Copy every entry verbatim and skip the pictures.

§ §

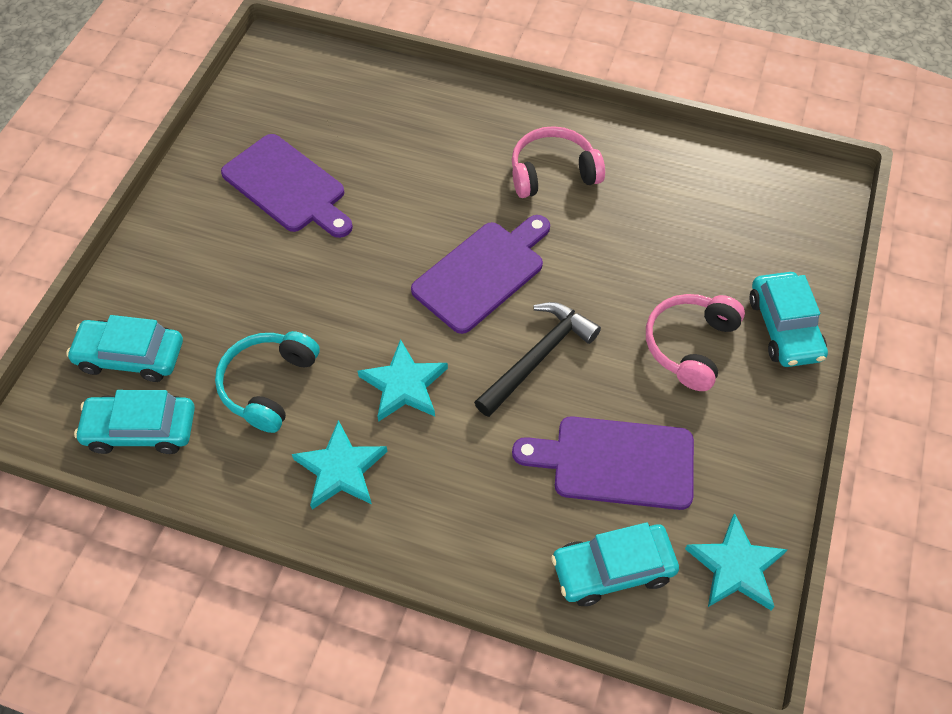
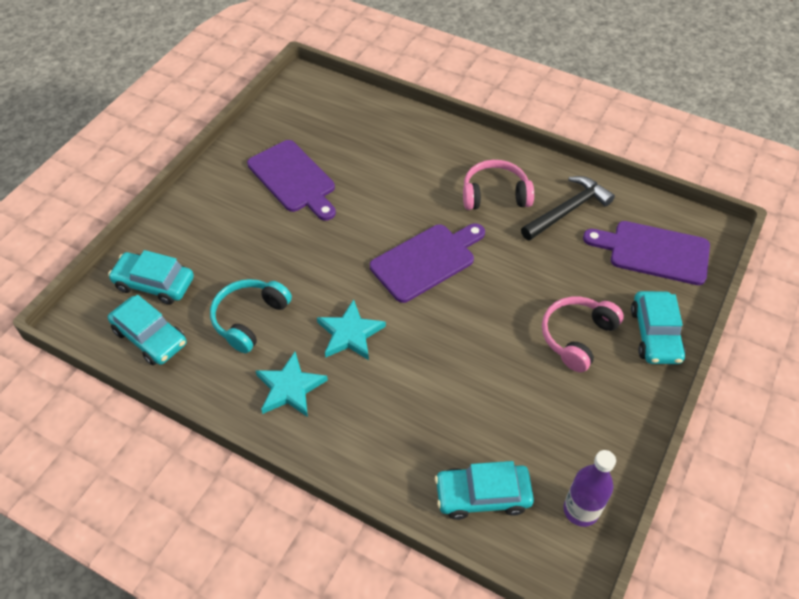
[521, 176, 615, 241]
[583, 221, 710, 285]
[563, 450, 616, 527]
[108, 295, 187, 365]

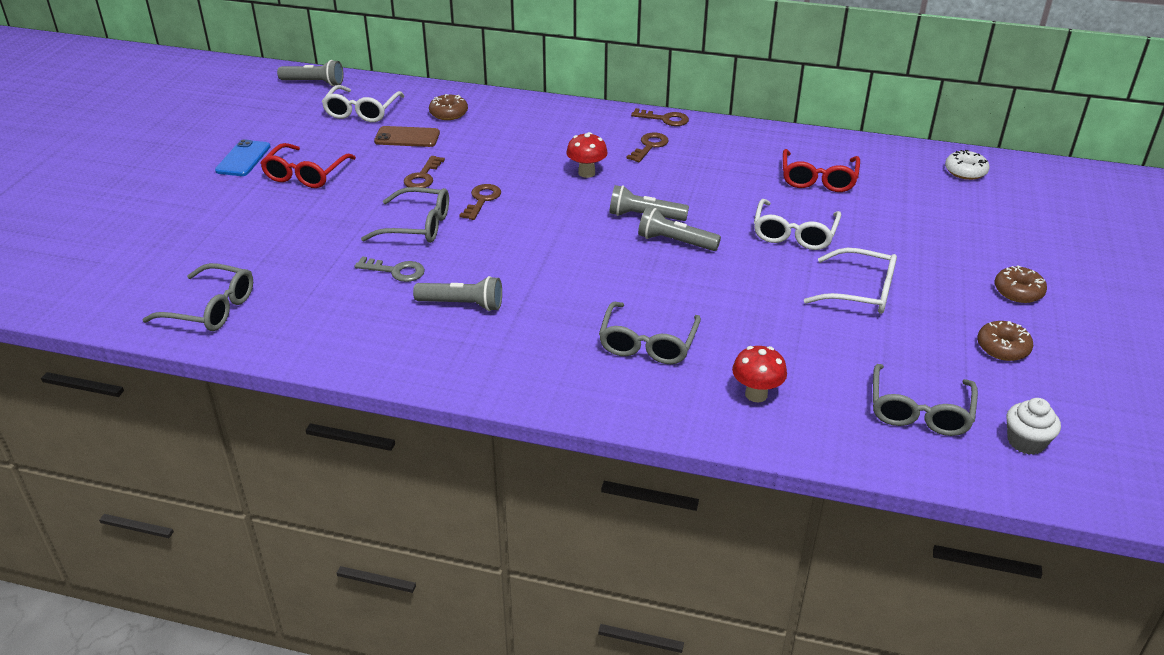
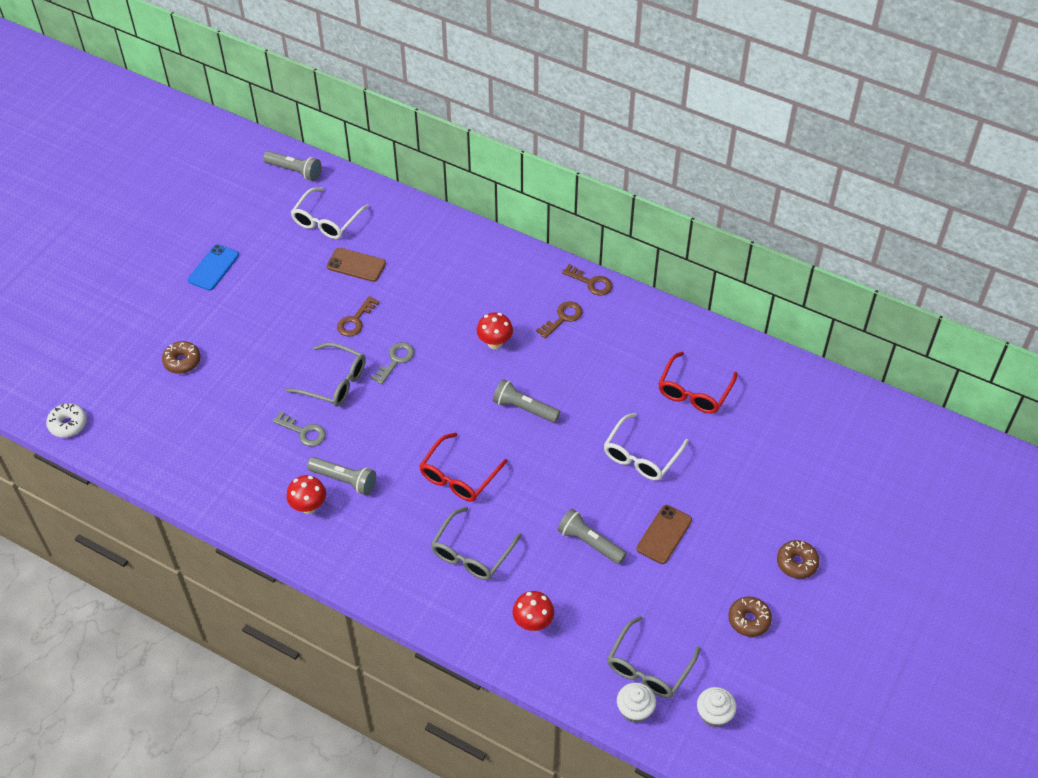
[142, 263, 253, 331] (first image)
[286, 475, 326, 514]
[617, 682, 656, 723]
[419, 432, 508, 501]
[162, 341, 201, 374]
[557, 509, 627, 564]
[46, 403, 87, 438]
[637, 505, 692, 564]
[371, 342, 415, 385]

§ §

- [EXERCISE SOLUTION]:
[521, 176, 615, 241]
[583, 221, 710, 285]
[563, 450, 616, 527]
[108, 295, 187, 365]

[142, 263, 253, 331] (first image)
[286, 475, 326, 514]
[617, 682, 656, 723]
[419, 432, 508, 501]
[162, 341, 201, 374]
[557, 509, 627, 564]
[46, 403, 87, 438]
[637, 505, 692, 564]
[371, 342, 415, 385]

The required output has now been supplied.